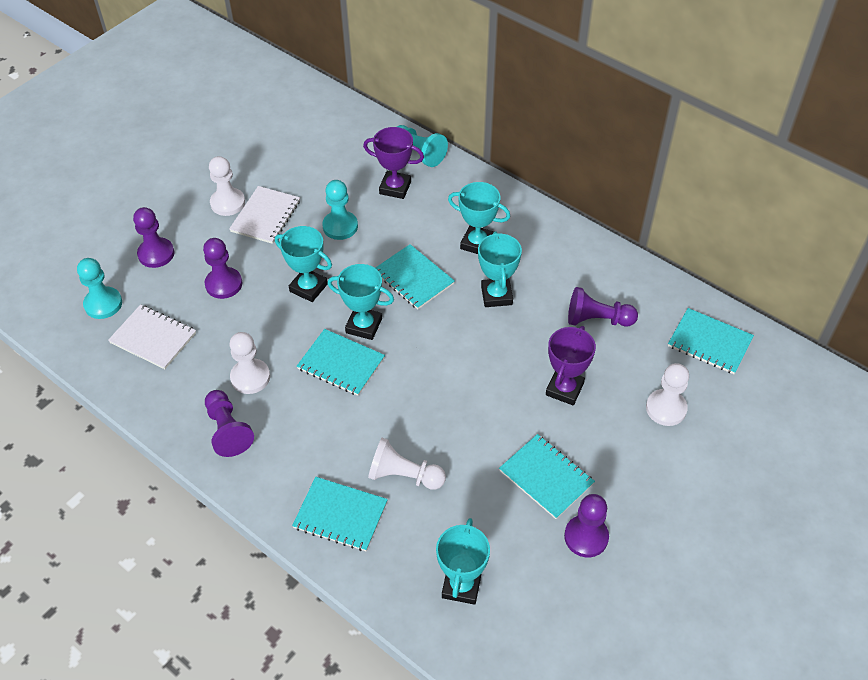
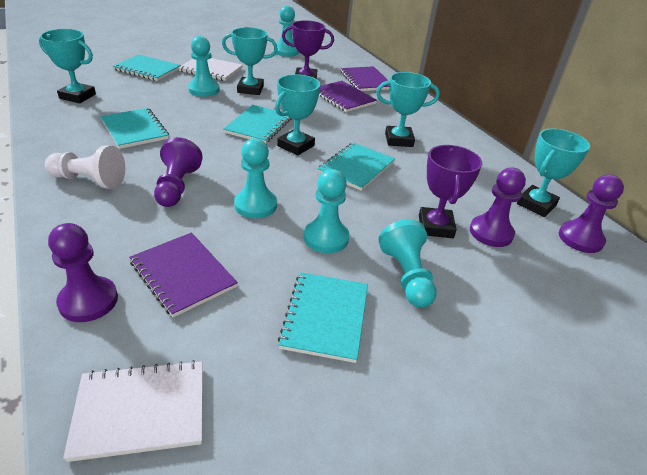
purple notebook: 0 -> 3
purple pawn: 5 -> 4
turquoise pawn: 3 -> 5
white pawn: 4 -> 1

**WORK TO COMPLETE**
This exercise needs every line of the listing that contains the word "pawn".

**WRITTEN RESPONSE**
purple pawn: 5 -> 4
turquoise pawn: 3 -> 5
white pawn: 4 -> 1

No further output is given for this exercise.